Your goal:
Go through the data below line by line and report how many lines contain "Herz", giving only that figure.

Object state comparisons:
__________________________________________________
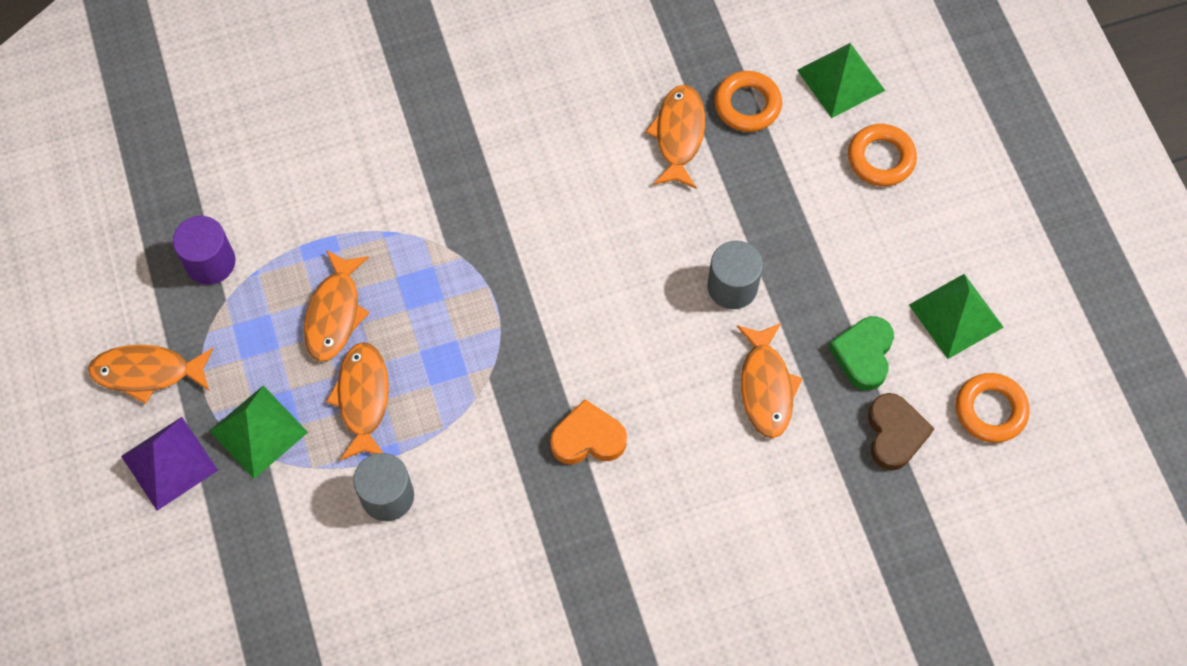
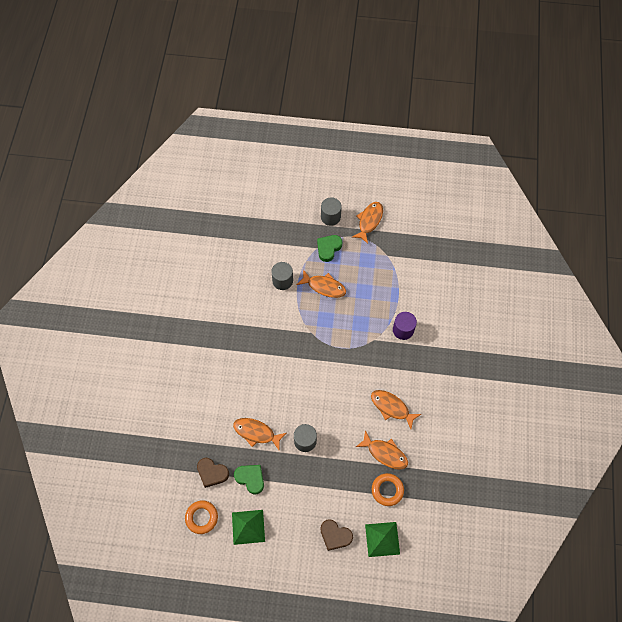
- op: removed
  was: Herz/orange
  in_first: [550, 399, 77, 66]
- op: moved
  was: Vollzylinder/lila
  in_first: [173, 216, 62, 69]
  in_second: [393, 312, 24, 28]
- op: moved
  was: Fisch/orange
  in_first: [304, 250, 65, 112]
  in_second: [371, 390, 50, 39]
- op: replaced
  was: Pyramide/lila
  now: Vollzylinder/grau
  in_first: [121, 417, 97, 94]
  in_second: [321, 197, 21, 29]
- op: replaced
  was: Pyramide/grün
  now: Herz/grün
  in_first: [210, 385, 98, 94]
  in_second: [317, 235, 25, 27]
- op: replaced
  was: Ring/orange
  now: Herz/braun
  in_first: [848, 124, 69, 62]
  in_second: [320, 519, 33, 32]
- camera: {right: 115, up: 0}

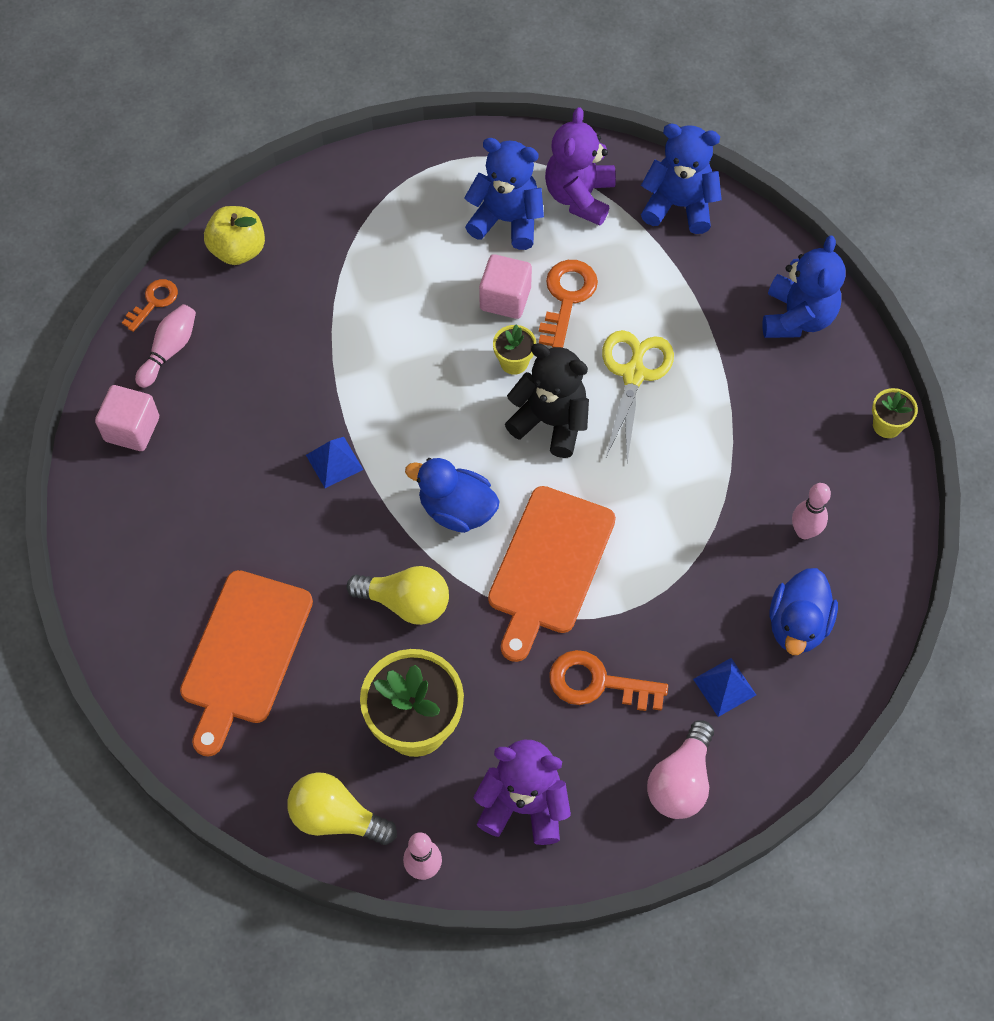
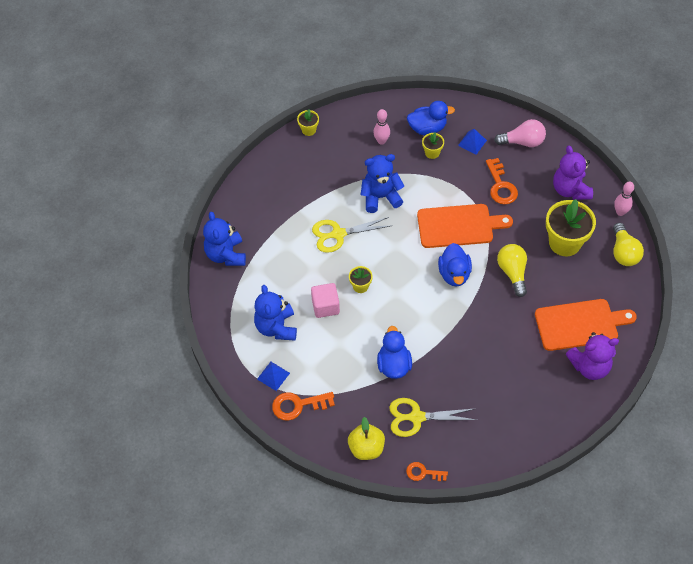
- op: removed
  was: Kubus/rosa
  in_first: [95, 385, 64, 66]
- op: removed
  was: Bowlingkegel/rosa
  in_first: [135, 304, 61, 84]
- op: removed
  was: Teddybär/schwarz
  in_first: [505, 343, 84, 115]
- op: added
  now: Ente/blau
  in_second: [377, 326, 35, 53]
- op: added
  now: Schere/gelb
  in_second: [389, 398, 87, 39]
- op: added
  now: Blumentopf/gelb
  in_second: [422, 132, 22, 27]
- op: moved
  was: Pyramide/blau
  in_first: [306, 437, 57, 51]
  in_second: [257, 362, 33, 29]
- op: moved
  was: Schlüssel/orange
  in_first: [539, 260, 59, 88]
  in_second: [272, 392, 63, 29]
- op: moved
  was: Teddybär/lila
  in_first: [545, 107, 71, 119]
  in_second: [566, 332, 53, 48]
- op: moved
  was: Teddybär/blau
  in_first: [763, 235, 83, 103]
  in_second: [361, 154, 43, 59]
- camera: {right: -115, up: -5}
__________________________________________________
Response area:
3